__TASK PROMPT__: Rewrite the entries between the lines holding "black trapezoid: moved" and "blue arrow: moved 13", inclusive, replacing "rotated" with "turned" and keeping everything else unchanged.

__LISTING__:
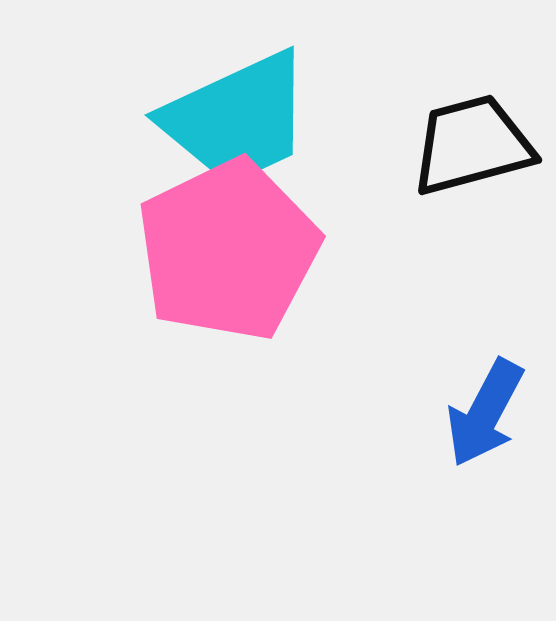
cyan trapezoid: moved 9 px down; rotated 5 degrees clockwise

==

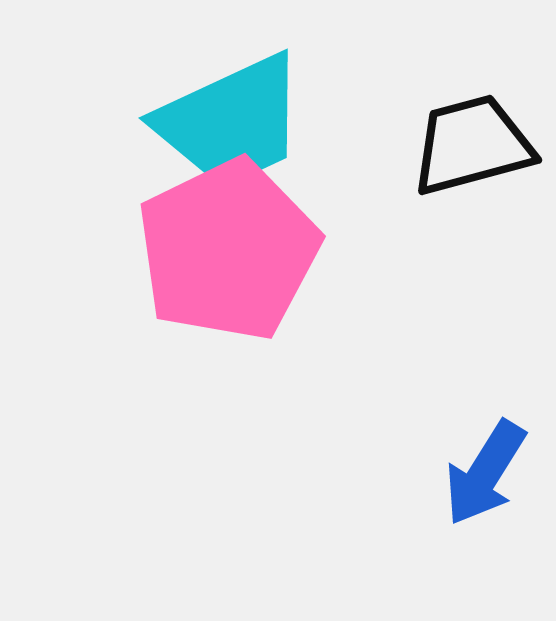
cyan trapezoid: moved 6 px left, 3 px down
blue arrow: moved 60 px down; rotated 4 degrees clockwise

--

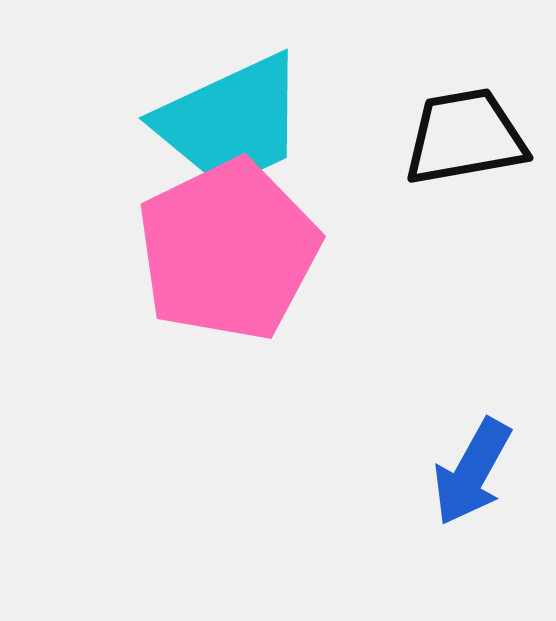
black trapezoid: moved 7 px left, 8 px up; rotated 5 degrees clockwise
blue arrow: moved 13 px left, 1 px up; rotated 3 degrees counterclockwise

__EXERCISE OUTPUT__:
black trapezoid: moved 7 px left, 8 px up; turned 5 degrees clockwise
blue arrow: moved 13 px left, 1 px up; turned 3 degrees counterclockwise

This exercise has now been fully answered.